YOUR OBJECTIVE:
Produce word for word the lines of the data below running from the one that has "(259, 490) = (242, 335): purple" to the one that has "(658, 201) = (412, 382): white", inclusive, and no others.

SUPPLIED MATERIAL:
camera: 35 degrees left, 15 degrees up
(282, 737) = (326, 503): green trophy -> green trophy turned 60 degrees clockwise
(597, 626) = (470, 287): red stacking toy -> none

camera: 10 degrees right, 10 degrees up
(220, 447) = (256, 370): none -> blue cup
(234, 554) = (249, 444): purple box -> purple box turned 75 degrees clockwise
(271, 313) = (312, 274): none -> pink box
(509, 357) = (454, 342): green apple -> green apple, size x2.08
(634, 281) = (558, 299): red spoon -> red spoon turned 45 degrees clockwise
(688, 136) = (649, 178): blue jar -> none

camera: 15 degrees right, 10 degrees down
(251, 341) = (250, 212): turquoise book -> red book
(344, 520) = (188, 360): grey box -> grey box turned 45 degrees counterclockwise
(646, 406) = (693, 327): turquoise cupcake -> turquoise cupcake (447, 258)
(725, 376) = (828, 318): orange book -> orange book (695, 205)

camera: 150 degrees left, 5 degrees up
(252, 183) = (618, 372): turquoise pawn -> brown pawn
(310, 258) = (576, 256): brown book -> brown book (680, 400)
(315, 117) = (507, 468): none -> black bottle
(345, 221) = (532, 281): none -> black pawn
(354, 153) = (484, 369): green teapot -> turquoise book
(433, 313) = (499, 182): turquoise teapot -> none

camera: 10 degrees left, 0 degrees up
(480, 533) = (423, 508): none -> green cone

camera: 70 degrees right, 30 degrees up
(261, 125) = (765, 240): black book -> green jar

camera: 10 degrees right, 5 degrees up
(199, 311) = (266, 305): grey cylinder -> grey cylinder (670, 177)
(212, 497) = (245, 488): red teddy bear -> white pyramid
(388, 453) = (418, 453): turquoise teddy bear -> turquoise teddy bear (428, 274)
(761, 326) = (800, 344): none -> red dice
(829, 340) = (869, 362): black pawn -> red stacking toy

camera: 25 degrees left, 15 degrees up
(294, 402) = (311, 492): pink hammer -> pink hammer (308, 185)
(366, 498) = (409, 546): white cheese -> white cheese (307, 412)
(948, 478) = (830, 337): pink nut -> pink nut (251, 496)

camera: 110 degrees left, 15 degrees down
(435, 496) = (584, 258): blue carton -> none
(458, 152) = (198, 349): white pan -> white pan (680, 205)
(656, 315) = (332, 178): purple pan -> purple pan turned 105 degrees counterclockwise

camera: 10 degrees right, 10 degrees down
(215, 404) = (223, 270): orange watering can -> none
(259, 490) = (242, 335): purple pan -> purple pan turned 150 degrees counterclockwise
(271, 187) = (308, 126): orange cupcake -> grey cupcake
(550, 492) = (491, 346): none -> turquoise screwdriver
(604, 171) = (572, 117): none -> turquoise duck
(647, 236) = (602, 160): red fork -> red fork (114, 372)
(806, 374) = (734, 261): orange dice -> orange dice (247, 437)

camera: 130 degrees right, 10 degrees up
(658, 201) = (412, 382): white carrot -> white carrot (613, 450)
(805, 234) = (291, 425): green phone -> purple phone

YOUR SOLUTION:
(259, 490) = (242, 335): purple pan -> purple pan turned 150 degrees counterclockwise
(271, 187) = (308, 126): orange cupcake -> grey cupcake
(550, 492) = (491, 346): none -> turquoise screwdriver
(604, 171) = (572, 117): none -> turquoise duck
(647, 236) = (602, 160): red fork -> red fork (114, 372)
(806, 374) = (734, 261): orange dice -> orange dice (247, 437)

camera: 130 degrees right, 10 degrees up
(658, 201) = (412, 382): white carrot -> white carrot (613, 450)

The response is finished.